* What the exercise asks
Go through the entries below and pick out every line with "AGND".

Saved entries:
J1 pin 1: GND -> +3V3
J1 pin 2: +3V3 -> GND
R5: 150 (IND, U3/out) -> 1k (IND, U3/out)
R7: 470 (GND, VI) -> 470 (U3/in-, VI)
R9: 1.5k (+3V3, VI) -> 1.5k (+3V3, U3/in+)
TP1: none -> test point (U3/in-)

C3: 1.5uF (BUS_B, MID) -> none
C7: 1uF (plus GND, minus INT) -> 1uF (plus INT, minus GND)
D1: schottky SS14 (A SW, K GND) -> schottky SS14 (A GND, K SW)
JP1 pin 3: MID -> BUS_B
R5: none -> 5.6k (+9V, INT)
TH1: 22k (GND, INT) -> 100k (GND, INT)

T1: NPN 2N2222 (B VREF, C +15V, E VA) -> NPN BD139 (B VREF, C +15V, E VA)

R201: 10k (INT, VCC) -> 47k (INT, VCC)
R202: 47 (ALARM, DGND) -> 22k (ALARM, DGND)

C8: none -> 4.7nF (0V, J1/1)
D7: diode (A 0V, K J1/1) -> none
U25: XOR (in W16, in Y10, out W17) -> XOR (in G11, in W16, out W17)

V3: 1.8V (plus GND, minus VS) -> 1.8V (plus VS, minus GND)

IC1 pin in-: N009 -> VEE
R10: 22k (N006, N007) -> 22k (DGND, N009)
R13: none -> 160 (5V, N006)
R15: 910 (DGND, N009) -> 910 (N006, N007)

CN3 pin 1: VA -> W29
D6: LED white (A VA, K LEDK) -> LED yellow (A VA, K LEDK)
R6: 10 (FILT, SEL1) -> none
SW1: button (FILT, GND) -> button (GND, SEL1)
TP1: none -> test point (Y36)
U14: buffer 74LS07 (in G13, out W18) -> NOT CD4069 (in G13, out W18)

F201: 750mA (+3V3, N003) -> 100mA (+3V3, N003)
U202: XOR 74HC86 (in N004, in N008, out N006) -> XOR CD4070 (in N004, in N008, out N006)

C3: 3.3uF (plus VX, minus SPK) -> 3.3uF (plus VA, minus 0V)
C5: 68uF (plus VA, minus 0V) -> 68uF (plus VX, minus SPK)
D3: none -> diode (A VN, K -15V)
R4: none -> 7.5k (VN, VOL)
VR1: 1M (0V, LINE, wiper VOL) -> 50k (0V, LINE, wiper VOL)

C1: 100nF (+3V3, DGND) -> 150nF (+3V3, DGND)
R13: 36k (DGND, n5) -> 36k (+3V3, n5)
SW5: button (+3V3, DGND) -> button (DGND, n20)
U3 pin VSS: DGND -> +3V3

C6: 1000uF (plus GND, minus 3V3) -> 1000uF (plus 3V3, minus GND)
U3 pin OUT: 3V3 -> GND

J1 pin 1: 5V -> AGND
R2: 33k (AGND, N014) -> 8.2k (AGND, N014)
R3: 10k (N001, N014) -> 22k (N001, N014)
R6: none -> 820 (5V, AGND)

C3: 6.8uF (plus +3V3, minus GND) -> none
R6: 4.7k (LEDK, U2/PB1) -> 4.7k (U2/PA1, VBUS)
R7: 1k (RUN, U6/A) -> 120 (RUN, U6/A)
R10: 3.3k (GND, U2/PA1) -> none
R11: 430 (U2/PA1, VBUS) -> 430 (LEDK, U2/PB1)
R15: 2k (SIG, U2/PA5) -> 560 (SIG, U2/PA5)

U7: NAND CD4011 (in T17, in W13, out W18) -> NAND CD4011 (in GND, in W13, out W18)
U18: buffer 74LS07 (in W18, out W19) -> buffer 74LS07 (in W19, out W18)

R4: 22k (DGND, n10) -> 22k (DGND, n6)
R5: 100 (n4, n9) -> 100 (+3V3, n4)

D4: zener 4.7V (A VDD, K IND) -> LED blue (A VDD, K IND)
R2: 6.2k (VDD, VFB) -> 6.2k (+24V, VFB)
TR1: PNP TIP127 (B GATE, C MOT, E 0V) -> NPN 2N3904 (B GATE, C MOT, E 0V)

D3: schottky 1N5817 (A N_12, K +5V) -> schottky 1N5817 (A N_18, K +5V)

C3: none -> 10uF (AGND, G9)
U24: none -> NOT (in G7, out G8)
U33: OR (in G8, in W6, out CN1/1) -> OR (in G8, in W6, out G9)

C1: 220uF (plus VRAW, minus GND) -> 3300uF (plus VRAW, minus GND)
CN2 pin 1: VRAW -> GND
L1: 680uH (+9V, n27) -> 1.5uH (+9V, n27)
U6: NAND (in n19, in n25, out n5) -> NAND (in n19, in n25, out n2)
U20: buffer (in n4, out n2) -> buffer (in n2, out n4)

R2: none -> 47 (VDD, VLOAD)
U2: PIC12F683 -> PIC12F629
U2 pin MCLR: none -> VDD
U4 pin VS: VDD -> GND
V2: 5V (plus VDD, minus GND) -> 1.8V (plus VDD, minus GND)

* Task response
J1 pin 1: 5V -> AGND
R2: 33k (AGND, N014) -> 8.2k (AGND, N014)
R6: none -> 820 (5V, AGND)
C3: none -> 10uF (AGND, G9)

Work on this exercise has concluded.